Records for this task
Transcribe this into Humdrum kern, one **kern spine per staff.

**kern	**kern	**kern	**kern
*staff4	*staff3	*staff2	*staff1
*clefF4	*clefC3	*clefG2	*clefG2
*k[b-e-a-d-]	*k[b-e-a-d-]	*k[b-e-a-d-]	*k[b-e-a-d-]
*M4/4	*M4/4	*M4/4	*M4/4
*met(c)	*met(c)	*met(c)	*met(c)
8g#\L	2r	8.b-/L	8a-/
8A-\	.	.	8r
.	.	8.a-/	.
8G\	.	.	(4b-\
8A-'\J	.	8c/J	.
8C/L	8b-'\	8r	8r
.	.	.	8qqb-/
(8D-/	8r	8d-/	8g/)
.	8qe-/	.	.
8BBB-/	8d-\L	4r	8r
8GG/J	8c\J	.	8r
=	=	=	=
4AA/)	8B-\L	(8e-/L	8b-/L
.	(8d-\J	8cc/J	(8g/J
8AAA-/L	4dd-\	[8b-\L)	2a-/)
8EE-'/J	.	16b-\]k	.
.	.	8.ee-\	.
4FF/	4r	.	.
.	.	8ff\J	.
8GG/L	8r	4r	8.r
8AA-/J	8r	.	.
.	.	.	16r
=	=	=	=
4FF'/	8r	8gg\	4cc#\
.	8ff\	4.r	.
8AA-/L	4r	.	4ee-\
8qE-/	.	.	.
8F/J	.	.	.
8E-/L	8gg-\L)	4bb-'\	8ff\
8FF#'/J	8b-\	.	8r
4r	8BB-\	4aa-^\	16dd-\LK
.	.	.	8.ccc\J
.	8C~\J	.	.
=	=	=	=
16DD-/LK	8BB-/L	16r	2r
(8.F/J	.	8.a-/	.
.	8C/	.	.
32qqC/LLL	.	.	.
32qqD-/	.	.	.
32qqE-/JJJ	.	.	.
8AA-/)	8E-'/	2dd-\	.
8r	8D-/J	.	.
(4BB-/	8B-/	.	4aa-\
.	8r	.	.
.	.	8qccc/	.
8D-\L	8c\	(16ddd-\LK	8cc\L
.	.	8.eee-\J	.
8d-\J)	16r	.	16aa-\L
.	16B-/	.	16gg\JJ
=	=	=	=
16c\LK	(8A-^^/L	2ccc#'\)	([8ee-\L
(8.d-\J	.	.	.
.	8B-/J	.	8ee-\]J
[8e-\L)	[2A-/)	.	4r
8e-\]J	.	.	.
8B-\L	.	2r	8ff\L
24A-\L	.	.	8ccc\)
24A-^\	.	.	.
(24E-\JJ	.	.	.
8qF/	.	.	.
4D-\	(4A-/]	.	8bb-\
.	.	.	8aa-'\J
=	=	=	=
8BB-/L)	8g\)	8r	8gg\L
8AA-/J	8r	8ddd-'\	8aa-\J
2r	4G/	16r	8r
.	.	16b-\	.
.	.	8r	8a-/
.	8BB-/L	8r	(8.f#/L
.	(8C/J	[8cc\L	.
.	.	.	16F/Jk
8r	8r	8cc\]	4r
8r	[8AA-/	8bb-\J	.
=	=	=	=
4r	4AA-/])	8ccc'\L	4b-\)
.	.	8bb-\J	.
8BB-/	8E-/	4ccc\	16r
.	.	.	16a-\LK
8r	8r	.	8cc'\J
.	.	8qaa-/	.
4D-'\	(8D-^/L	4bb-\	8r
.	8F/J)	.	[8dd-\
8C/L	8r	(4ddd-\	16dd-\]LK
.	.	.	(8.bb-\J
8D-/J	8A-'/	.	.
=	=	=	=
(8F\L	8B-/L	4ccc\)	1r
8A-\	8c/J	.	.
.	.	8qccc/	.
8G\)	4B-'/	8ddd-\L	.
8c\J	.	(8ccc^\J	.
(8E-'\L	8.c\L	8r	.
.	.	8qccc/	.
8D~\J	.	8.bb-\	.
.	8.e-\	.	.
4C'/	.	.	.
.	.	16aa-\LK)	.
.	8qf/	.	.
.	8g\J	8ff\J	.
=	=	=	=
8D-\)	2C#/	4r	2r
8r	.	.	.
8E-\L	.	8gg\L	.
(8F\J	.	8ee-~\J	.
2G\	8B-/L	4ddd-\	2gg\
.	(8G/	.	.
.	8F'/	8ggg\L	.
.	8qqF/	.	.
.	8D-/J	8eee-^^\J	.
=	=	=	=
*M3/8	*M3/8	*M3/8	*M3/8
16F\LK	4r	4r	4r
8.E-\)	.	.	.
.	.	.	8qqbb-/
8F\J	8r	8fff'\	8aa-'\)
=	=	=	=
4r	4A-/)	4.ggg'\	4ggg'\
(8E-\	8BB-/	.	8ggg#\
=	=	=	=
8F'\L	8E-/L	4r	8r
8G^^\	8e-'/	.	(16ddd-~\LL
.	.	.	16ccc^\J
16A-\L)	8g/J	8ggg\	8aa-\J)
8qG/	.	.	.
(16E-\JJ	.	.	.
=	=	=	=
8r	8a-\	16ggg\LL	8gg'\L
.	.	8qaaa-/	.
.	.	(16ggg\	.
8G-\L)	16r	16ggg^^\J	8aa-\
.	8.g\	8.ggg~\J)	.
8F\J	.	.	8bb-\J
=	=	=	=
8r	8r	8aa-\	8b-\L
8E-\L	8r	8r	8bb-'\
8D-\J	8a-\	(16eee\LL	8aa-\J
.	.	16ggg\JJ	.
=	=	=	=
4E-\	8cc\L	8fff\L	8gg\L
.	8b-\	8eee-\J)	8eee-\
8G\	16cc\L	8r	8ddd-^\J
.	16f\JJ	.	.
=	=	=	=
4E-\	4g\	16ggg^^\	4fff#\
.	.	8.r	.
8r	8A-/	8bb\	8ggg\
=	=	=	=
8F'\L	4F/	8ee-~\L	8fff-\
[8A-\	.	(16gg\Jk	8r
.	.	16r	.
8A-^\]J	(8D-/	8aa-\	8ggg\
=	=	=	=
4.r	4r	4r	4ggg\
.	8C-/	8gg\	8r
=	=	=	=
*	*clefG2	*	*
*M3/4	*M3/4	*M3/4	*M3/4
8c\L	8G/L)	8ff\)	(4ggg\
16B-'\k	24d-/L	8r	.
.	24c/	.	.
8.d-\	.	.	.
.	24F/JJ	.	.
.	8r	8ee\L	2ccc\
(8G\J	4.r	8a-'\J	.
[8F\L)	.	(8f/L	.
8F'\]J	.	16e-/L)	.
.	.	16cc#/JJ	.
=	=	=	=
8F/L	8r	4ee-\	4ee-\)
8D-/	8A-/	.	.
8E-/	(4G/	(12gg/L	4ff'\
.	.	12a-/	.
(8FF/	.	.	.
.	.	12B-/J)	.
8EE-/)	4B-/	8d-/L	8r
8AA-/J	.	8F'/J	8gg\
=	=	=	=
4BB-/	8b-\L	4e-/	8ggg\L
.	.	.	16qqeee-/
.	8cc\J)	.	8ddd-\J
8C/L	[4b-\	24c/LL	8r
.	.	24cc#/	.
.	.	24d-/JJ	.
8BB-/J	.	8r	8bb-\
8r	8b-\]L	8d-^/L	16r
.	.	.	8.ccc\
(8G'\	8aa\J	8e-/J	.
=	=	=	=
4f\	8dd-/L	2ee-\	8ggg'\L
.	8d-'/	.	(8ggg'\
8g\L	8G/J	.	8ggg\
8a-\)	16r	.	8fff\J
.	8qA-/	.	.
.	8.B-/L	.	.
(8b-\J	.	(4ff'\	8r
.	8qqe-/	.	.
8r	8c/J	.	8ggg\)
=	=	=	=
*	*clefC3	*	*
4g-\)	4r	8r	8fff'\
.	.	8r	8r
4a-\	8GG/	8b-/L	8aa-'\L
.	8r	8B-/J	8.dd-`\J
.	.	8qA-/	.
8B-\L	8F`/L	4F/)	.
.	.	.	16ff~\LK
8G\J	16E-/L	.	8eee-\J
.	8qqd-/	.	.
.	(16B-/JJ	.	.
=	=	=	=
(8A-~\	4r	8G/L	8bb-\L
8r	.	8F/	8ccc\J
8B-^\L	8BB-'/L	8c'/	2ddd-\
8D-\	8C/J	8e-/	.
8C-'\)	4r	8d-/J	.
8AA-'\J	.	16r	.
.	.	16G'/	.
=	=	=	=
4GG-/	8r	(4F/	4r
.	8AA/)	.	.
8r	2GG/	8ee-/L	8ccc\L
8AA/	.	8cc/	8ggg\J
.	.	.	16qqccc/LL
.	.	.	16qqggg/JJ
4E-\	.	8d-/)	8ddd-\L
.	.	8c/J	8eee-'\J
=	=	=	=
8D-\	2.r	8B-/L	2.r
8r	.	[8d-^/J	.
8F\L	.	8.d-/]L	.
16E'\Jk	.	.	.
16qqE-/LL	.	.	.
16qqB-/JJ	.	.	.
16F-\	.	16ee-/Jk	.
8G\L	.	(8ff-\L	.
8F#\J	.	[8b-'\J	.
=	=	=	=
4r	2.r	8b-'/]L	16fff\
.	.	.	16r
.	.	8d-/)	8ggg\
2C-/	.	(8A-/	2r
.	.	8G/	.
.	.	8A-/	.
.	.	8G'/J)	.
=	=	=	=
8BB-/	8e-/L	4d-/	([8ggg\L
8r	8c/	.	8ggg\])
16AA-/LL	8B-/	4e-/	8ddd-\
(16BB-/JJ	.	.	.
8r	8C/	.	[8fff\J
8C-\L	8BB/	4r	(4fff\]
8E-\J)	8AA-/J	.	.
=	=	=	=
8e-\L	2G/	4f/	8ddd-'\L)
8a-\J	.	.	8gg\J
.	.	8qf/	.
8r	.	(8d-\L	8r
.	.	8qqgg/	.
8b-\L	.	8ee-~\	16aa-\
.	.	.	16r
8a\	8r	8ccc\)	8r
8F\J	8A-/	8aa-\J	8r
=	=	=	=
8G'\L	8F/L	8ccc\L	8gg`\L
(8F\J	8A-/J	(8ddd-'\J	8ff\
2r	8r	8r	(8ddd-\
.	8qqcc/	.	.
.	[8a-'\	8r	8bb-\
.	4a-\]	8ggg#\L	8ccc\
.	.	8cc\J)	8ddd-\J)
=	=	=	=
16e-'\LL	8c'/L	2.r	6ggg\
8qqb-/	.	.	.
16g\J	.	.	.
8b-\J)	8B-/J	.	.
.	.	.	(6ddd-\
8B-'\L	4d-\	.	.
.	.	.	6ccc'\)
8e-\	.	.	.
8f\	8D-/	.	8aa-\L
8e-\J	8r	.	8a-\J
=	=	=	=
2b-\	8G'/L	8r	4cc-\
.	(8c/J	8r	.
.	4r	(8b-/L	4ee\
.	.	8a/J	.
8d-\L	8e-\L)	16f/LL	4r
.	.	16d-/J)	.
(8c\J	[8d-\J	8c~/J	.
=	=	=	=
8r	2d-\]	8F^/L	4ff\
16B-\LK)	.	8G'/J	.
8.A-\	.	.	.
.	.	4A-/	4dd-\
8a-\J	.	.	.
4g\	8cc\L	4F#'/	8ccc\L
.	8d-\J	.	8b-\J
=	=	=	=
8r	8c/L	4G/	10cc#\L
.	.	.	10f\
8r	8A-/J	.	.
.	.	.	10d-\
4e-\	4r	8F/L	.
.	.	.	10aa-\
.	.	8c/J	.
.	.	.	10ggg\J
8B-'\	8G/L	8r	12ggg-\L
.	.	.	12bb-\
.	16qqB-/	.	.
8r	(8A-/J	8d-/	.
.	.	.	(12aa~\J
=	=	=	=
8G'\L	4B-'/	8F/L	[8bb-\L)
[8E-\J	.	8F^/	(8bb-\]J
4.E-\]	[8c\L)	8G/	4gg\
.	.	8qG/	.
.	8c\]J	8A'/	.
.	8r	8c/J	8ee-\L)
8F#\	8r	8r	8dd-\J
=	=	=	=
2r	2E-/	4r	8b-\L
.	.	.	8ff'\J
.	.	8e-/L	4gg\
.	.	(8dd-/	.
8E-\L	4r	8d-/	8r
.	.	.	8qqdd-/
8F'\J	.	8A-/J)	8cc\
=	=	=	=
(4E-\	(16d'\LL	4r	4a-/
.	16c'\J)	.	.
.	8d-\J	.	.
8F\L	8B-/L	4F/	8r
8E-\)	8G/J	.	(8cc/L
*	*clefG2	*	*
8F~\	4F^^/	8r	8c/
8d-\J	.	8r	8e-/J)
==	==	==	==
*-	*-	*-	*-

Task requirements
Which lines of the records above contain the string "kern", with case counting? Pick out each such line and copy it.

Solution below
Transcribe this into Humdrum kern, one **kern spine per staff.
**kern	**kern	**kern	**kern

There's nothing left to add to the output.